- Problem to solve: Only one portion of the data is to be written out: from the line bearing "relocated | clock" through the line bearing "relocated | ring". Write it exactly as it appears.

- Records to use:
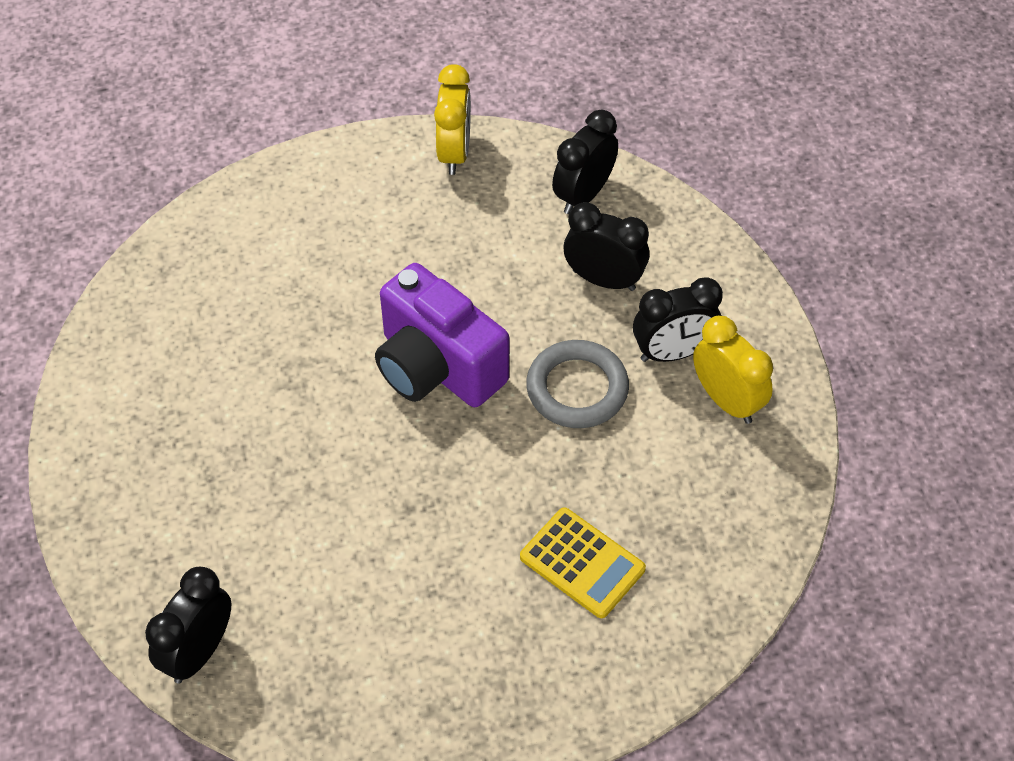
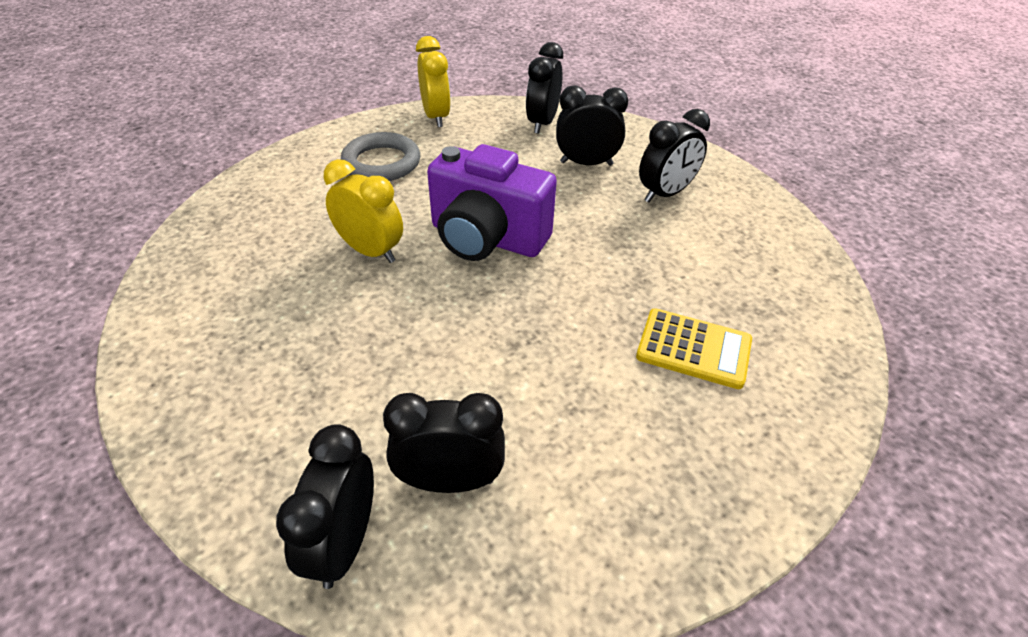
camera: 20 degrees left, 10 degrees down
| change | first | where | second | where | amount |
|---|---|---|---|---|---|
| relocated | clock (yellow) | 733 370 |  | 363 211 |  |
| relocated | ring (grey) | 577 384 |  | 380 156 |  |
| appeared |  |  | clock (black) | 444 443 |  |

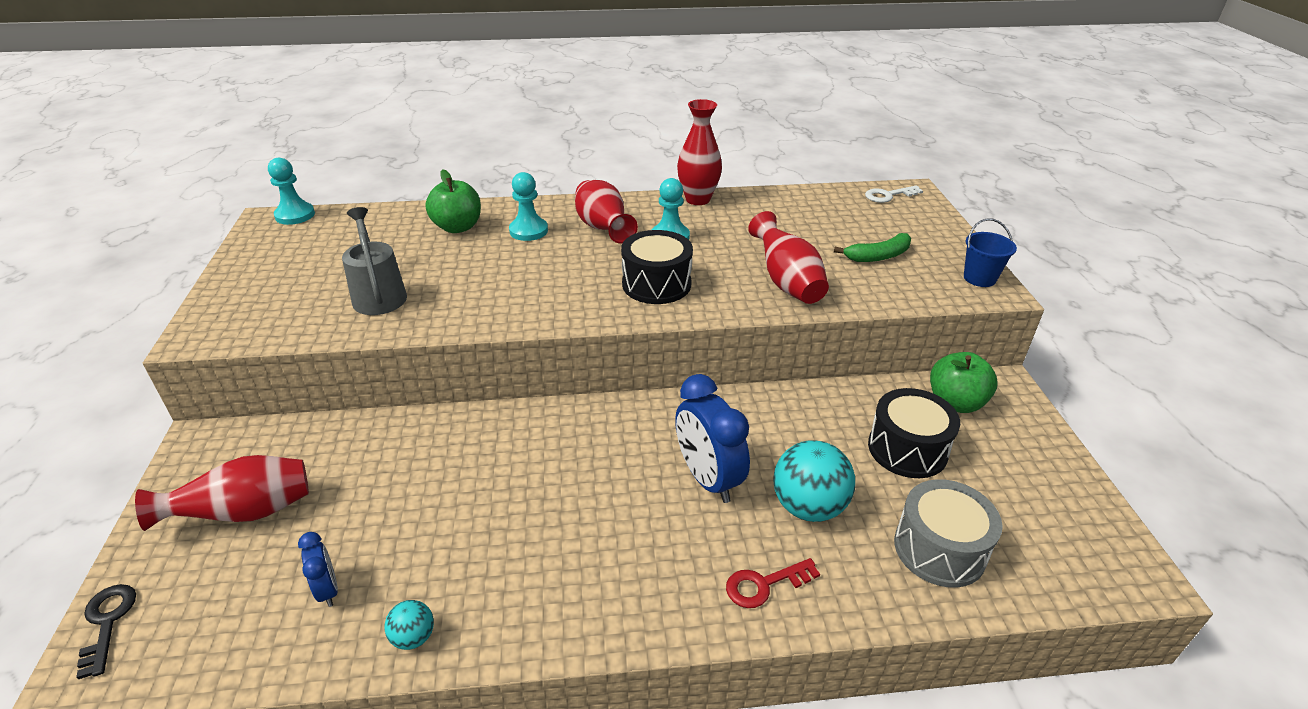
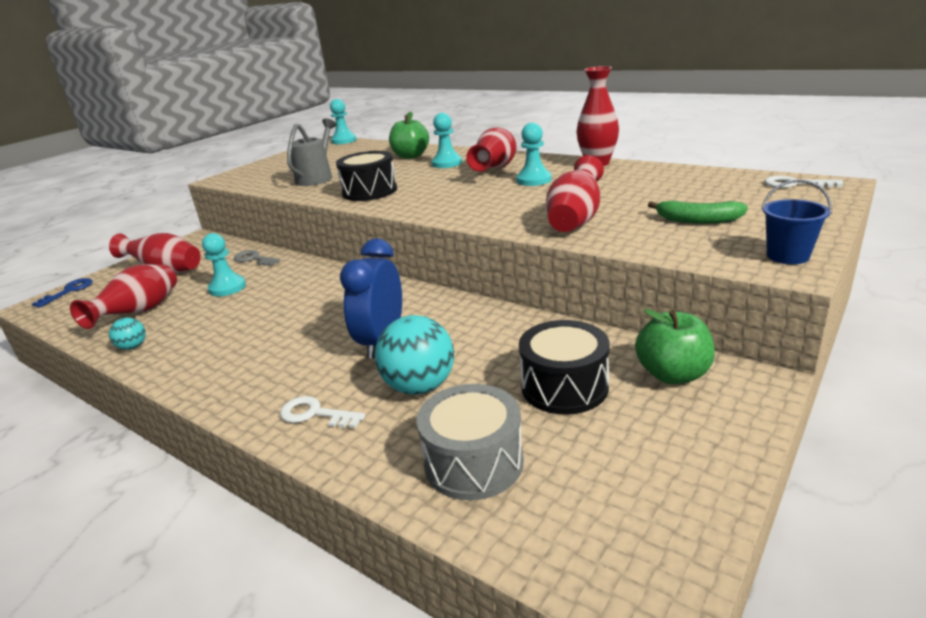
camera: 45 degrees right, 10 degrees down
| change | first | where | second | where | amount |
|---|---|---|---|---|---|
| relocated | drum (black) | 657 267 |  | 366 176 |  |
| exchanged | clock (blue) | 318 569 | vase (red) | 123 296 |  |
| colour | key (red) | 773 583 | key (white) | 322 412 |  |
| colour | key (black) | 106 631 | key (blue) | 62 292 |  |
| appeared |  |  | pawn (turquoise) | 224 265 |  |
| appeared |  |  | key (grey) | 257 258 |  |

==

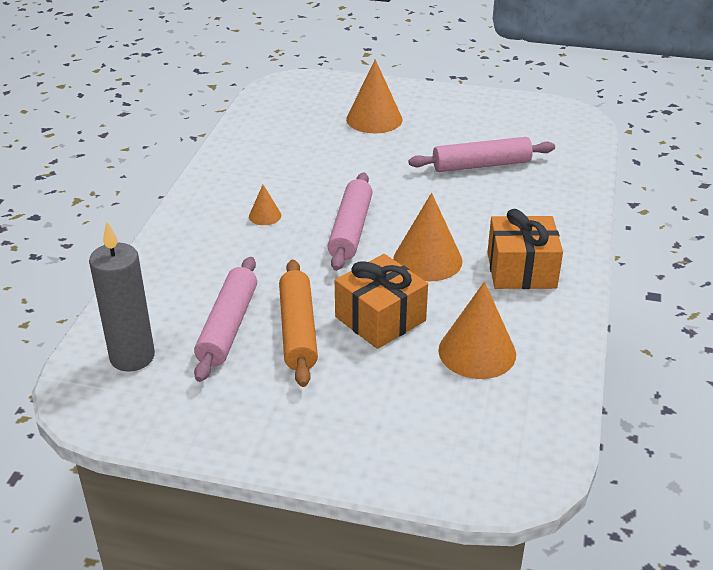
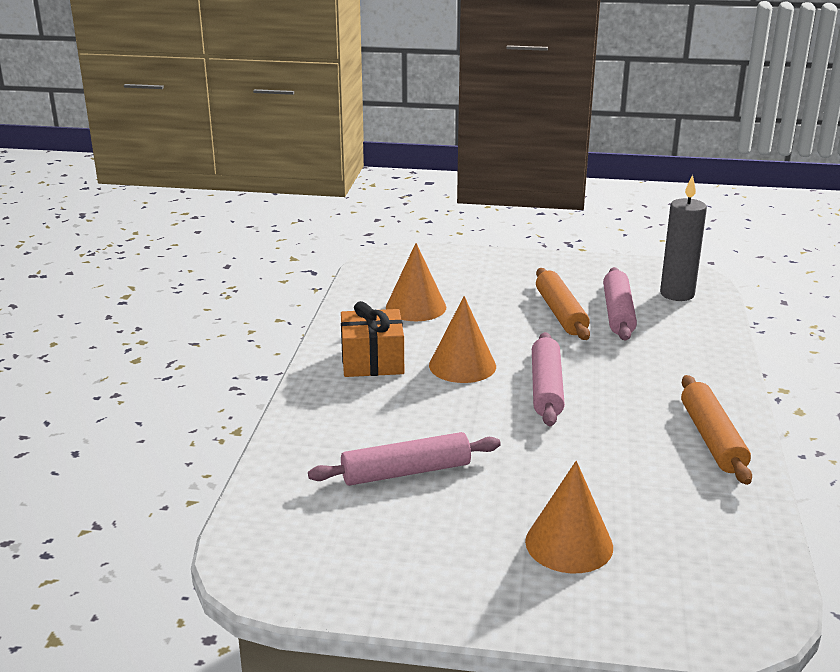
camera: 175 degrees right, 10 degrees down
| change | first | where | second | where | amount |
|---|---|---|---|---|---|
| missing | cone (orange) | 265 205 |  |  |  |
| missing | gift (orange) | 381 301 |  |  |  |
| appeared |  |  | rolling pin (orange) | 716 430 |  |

- Output:
| relocated | clock (yellow) | 733 370 |  | 363 211 |  |
| relocated | ring (grey) | 577 384 |  | 380 156 |  |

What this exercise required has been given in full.